__EXERCISE BRIEF__: For each line below that contains the word "none", make a copy.

__INPUT DATA__:
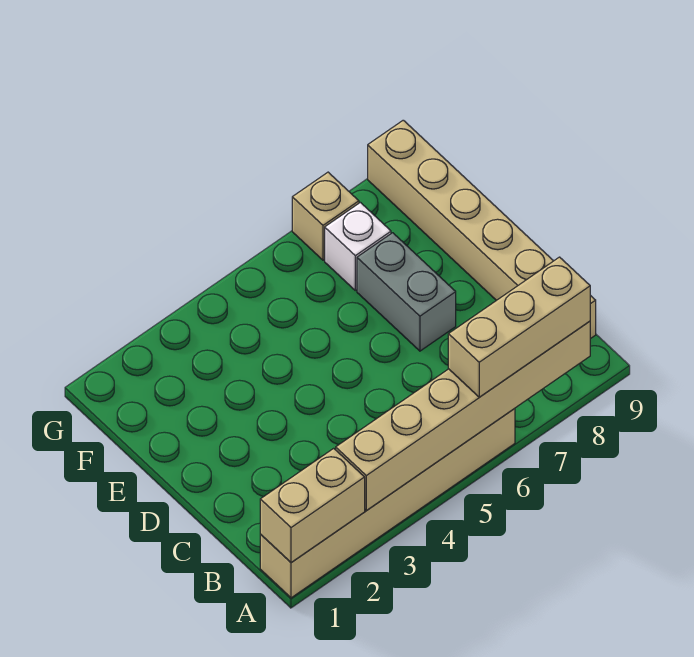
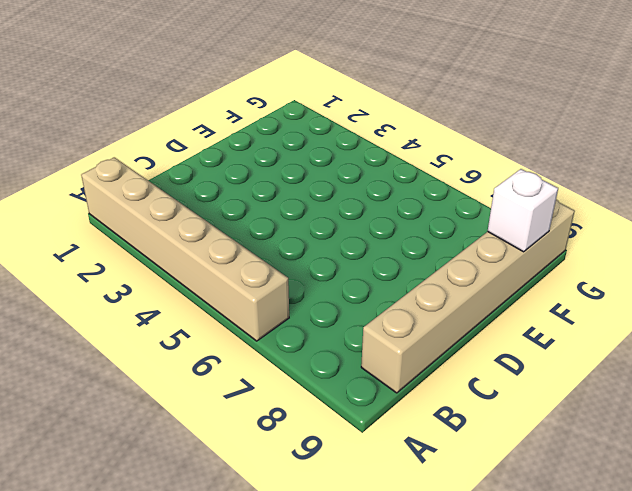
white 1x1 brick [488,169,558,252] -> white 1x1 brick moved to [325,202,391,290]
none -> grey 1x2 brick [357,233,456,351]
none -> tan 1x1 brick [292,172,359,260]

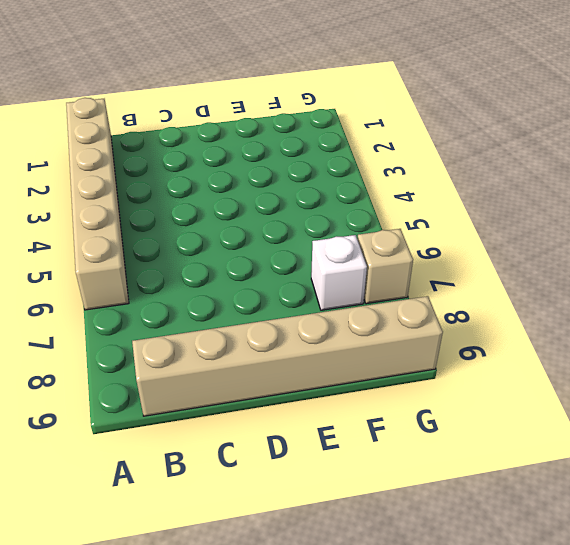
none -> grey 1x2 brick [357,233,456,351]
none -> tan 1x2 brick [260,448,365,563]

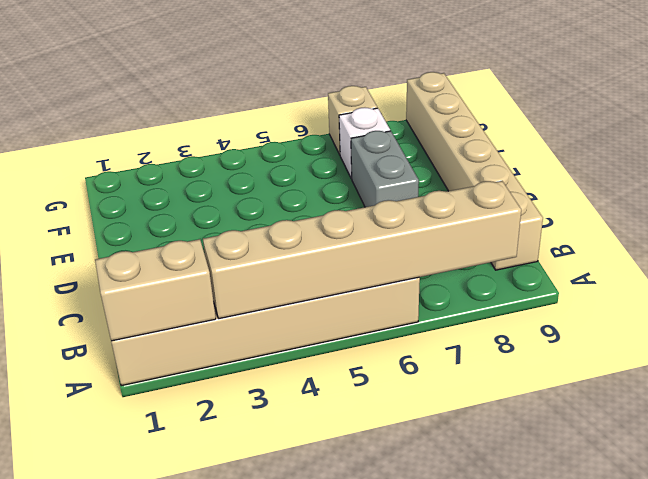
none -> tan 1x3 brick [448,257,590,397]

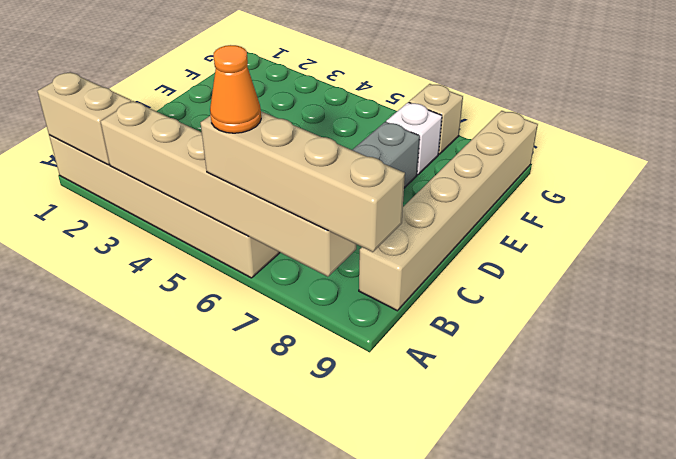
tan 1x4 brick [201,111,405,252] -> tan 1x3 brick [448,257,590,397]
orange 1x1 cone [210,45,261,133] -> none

__THE ANSWER__:
none -> grey 1x2 brick [357,233,456,351]
none -> tan 1x1 brick [292,172,359,260]
none -> grey 1x2 brick [357,233,456,351]
none -> tan 1x2 brick [260,448,365,563]
none -> tan 1x3 brick [448,257,590,397]
orange 1x1 cone [210,45,261,133] -> none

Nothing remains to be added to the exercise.